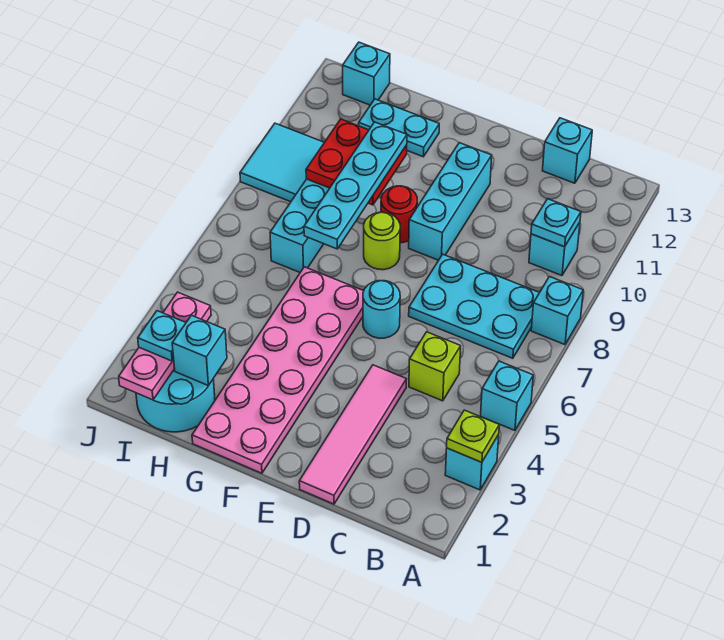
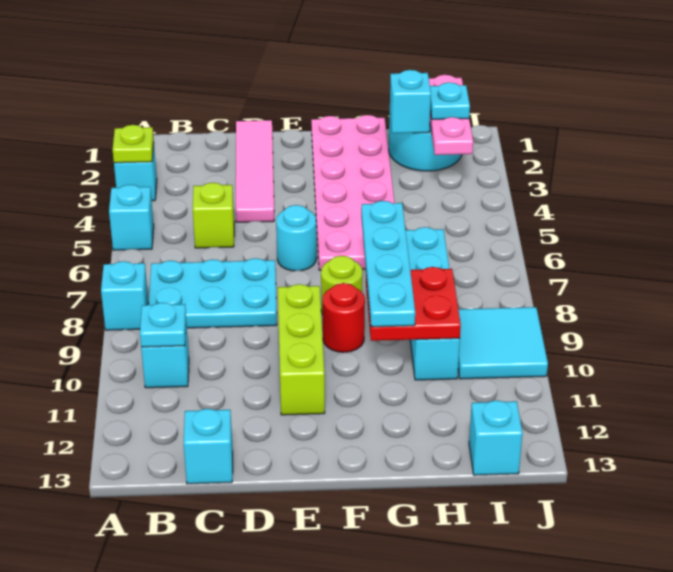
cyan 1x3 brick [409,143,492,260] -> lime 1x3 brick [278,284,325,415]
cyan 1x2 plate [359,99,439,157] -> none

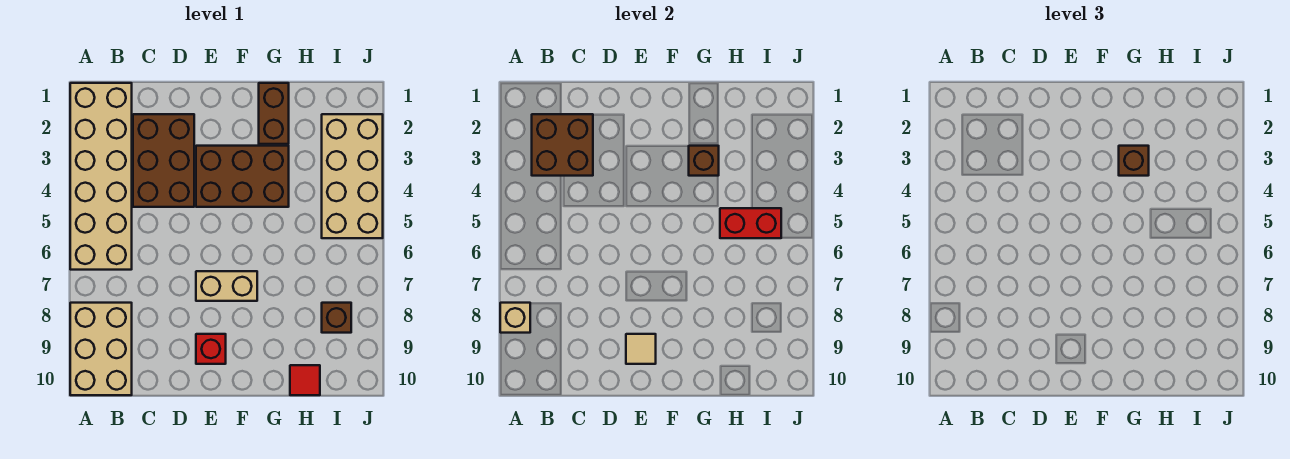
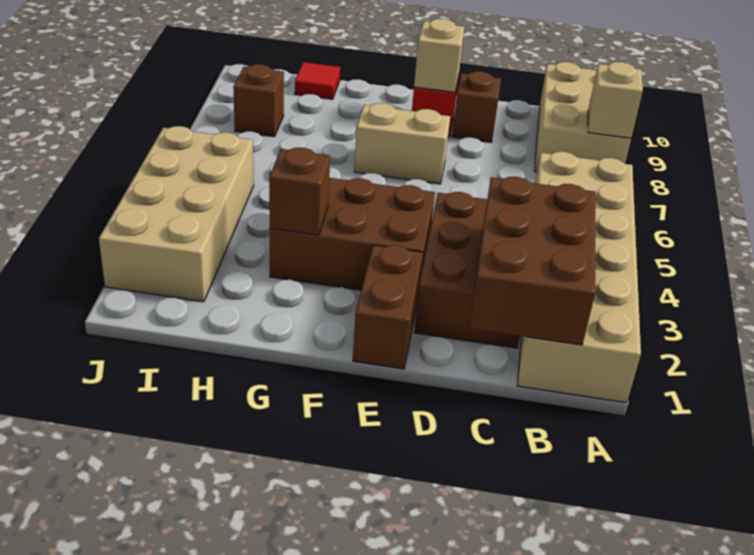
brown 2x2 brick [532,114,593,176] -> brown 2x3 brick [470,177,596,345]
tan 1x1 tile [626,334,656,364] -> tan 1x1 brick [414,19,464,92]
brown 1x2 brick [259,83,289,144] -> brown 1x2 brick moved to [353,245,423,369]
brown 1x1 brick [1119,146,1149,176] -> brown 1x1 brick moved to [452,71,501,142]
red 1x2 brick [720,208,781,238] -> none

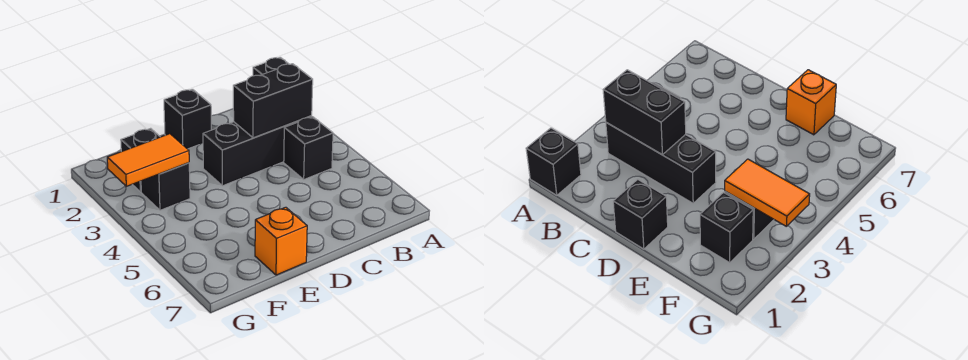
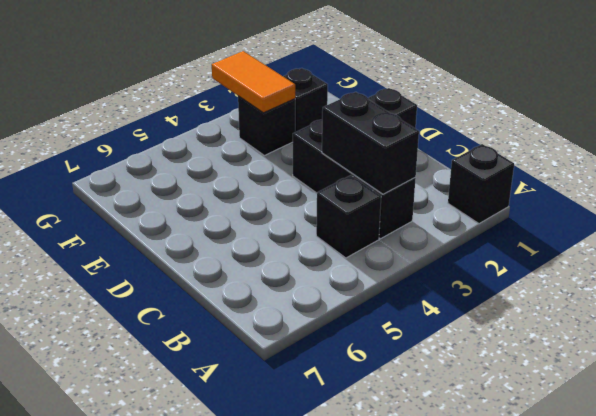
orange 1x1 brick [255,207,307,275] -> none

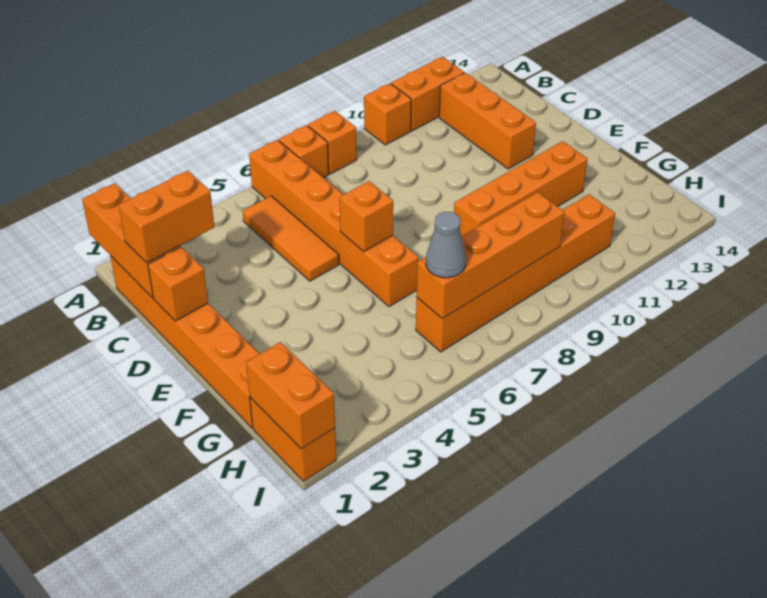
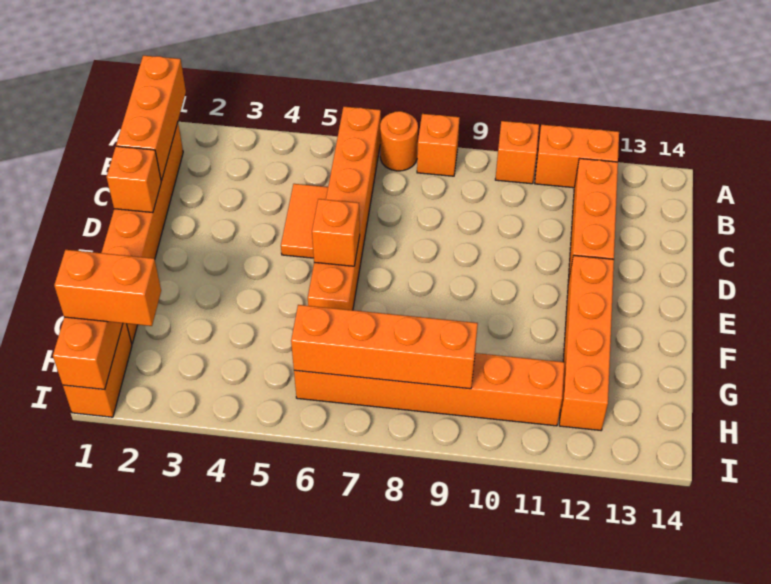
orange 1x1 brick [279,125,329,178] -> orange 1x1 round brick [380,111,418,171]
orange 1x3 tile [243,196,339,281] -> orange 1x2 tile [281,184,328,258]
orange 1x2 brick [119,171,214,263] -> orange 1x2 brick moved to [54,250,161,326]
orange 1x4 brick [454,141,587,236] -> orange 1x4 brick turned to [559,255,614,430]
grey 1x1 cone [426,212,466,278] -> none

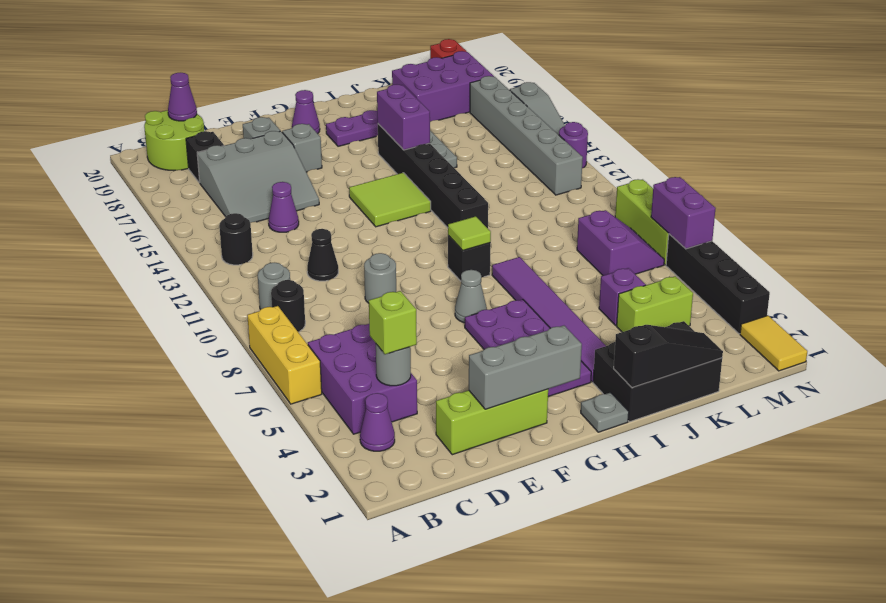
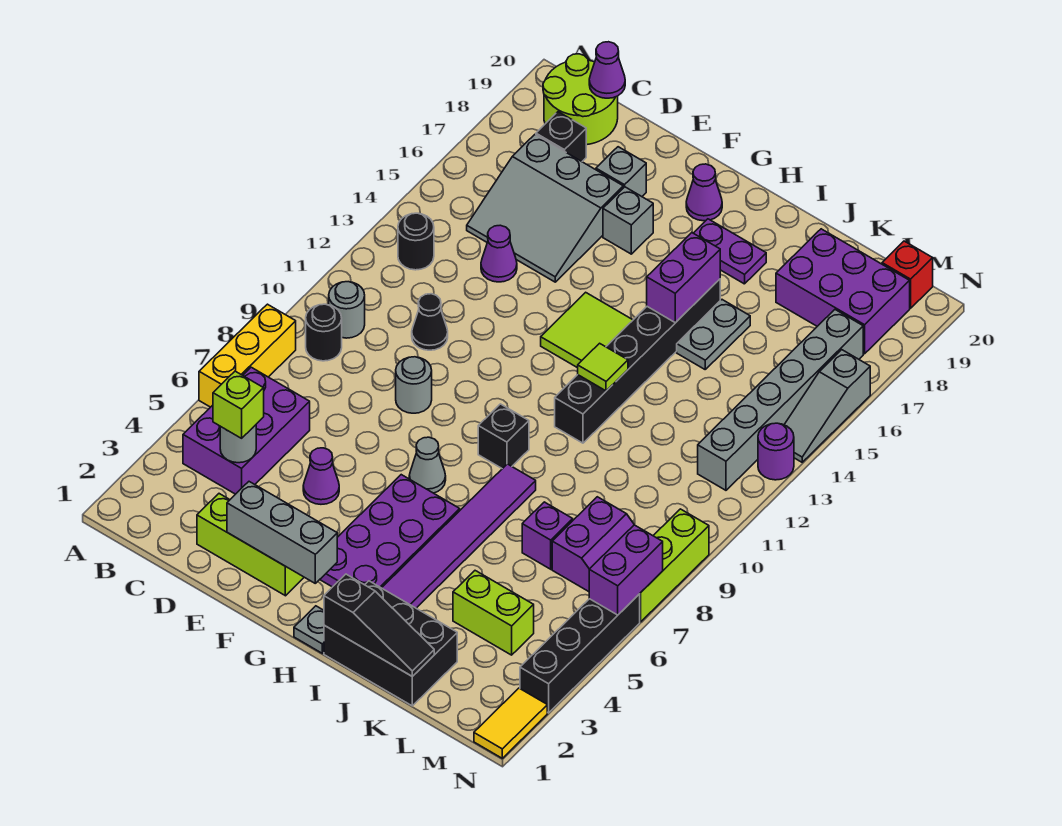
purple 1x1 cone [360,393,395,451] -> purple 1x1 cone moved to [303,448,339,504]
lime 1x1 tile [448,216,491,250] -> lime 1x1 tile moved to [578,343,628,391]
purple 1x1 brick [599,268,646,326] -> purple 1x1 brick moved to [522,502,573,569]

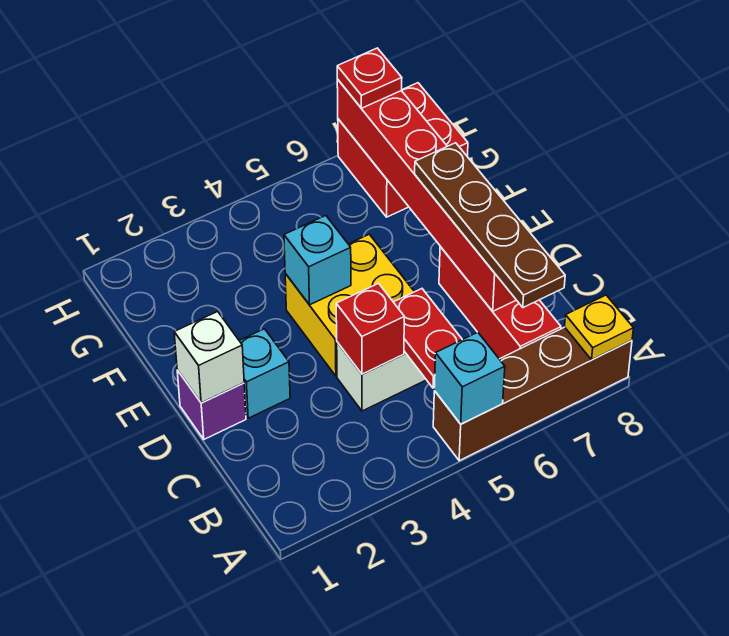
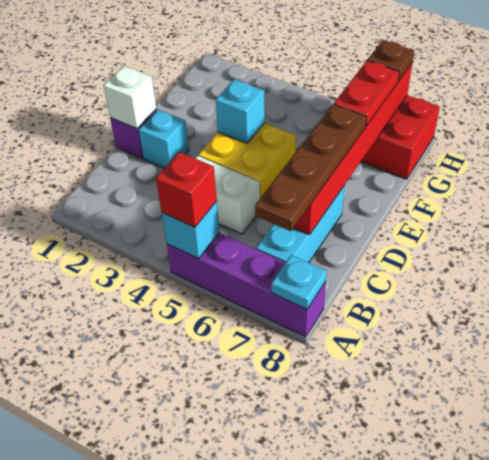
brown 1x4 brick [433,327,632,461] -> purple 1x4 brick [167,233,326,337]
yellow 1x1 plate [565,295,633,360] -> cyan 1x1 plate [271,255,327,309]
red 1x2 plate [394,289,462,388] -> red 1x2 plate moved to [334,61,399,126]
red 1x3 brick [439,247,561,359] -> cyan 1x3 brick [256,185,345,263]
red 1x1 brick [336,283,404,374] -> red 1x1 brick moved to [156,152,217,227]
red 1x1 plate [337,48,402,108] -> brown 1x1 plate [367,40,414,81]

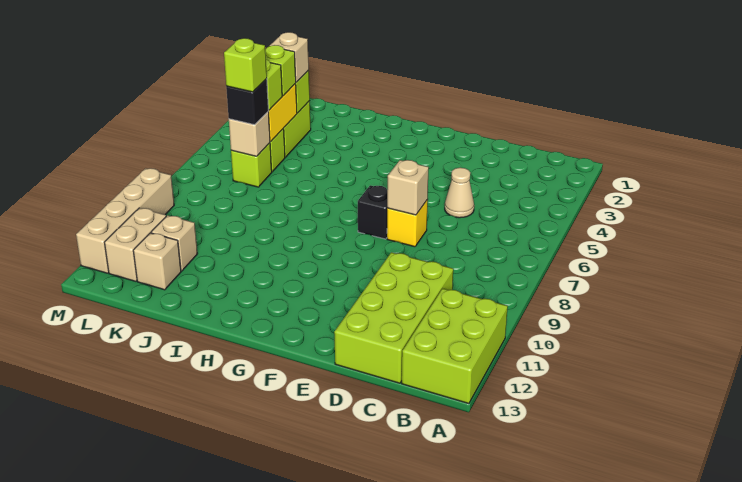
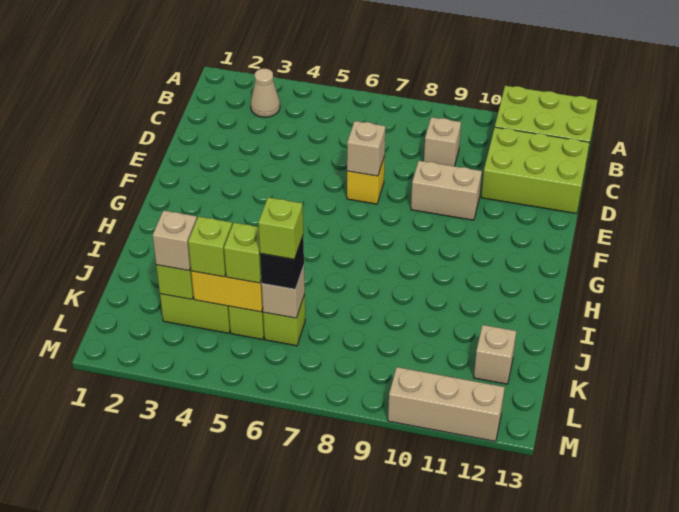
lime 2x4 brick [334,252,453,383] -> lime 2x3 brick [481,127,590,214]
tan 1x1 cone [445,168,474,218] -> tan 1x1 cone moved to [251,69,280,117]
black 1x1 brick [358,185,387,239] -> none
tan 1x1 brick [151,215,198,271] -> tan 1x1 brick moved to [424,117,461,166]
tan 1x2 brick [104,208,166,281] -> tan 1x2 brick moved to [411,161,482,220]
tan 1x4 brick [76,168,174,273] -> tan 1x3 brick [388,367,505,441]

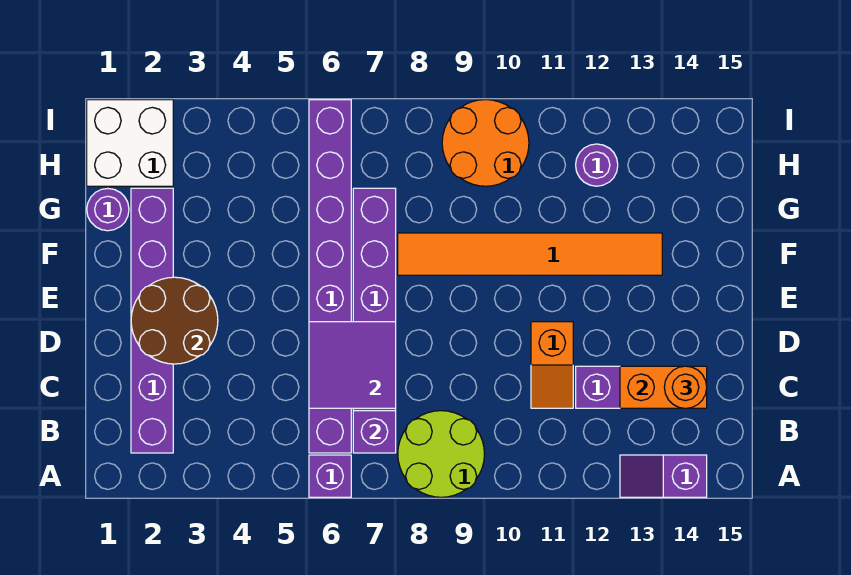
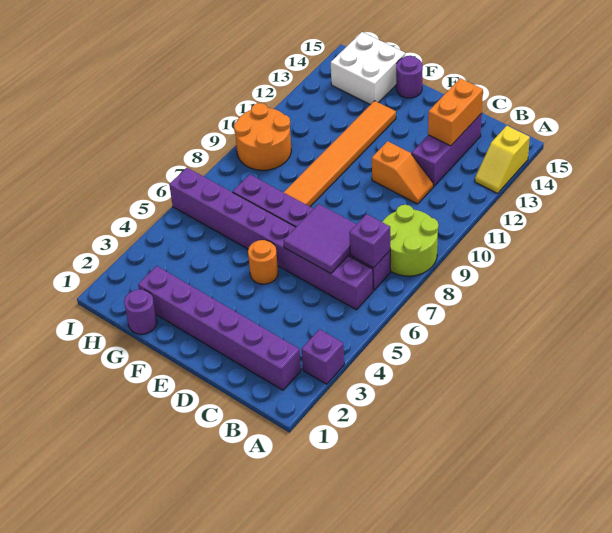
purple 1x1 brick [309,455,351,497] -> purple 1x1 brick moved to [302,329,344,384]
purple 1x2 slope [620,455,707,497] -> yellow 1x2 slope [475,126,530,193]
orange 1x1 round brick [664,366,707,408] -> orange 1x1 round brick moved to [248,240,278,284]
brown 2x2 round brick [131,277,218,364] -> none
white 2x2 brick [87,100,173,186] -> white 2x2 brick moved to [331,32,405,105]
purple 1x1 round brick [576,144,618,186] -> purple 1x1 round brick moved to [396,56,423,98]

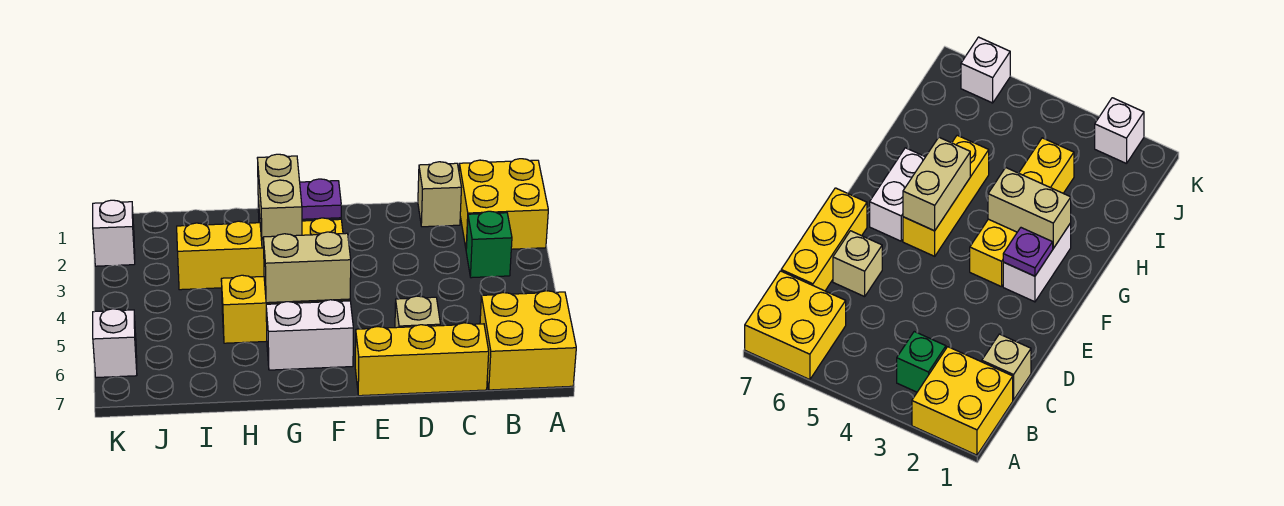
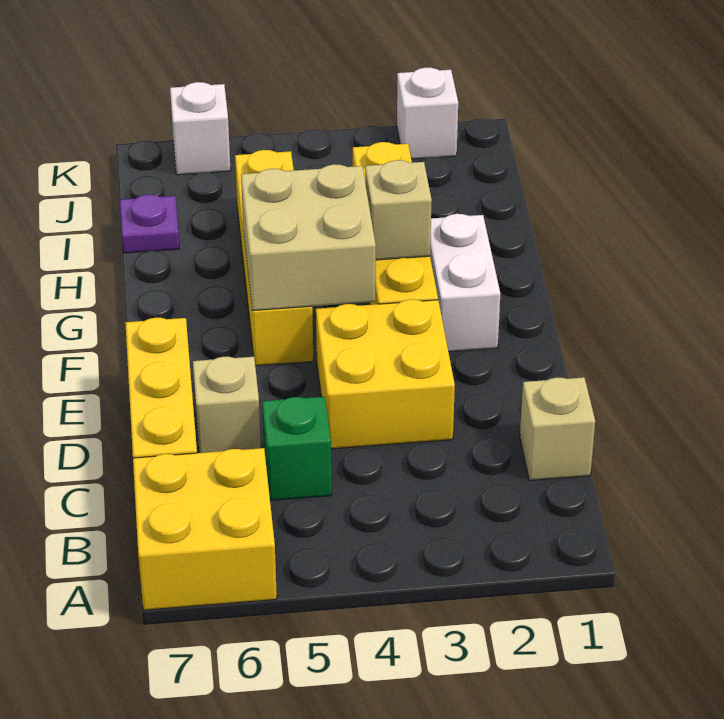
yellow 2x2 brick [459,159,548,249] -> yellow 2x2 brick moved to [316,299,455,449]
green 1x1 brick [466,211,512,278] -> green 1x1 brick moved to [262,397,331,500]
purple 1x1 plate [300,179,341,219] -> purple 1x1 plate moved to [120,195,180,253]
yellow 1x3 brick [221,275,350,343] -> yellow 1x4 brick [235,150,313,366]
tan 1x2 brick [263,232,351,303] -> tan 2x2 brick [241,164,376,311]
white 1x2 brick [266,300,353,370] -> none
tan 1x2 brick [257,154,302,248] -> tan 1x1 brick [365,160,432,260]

★ ★ ★ ★

[What you need to do] For the material above, give again only the lines starting at the line that contains "cyan 1x2 plate [359,99,439,157] -> none" and ending at the line that contains "orange 1x1 brick [255,207,307,275] -> none". Pictures do not belong in the copy.

[Expected answer]
cyan 1x2 plate [359,99,439,157] -> none

brown 2x2 brick [532,114,593,176] -> brown 2x3 brick [470,177,596,345]
tan 1x1 tile [626,334,656,364] -> tan 1x1 brick [414,19,464,92]
brown 1x2 brick [259,83,289,144] -> brown 1x2 brick moved to [353,245,423,369]
brown 1x1 brick [1119,146,1149,176] -> brown 1x1 brick moved to [452,71,501,142]
red 1x2 brick [720,208,781,238] -> none

orange 1x1 brick [255,207,307,275] -> none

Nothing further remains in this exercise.